BEGIN

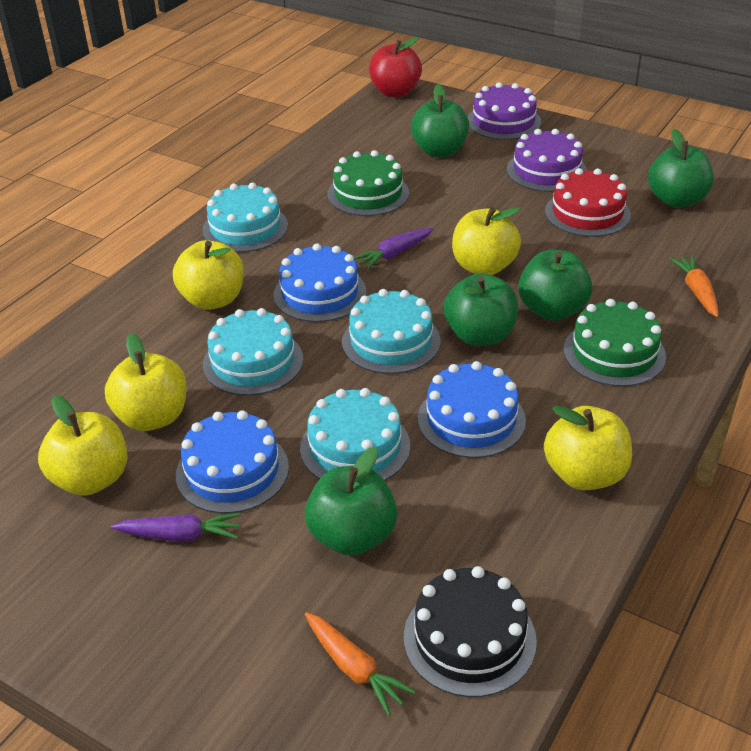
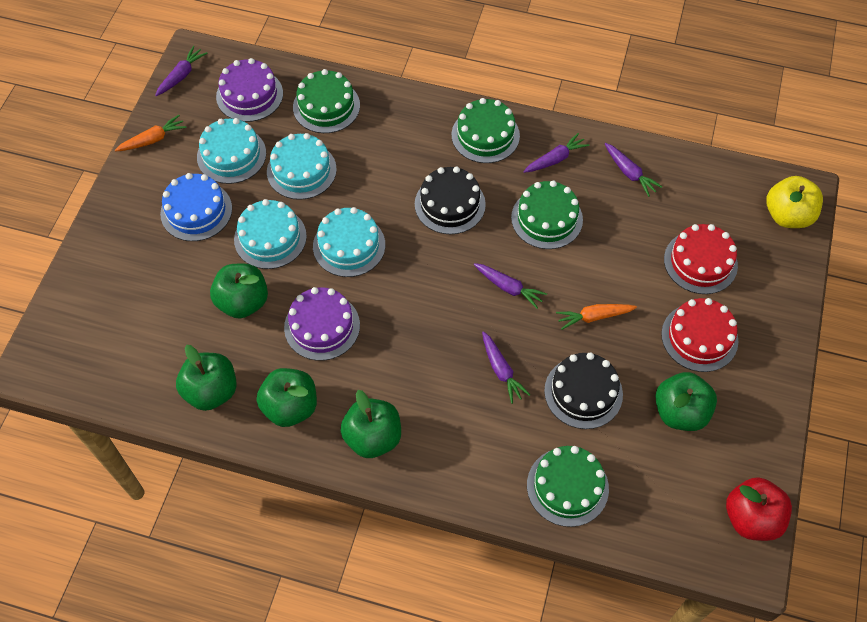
black cake: 1 -> 2
blue cake: 3 -> 1
green cake: 2 -> 4
purple carrot: 2 -> 5
red cake: 1 -> 2
yellow apple: 5 -> 1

END

Exact copies of the entries above are needed, with every picture removed.

ANSWER TO THE EXERCISE ▸
black cake: 1 -> 2
blue cake: 3 -> 1
green cake: 2 -> 4
purple carrot: 2 -> 5
red cake: 1 -> 2
yellow apple: 5 -> 1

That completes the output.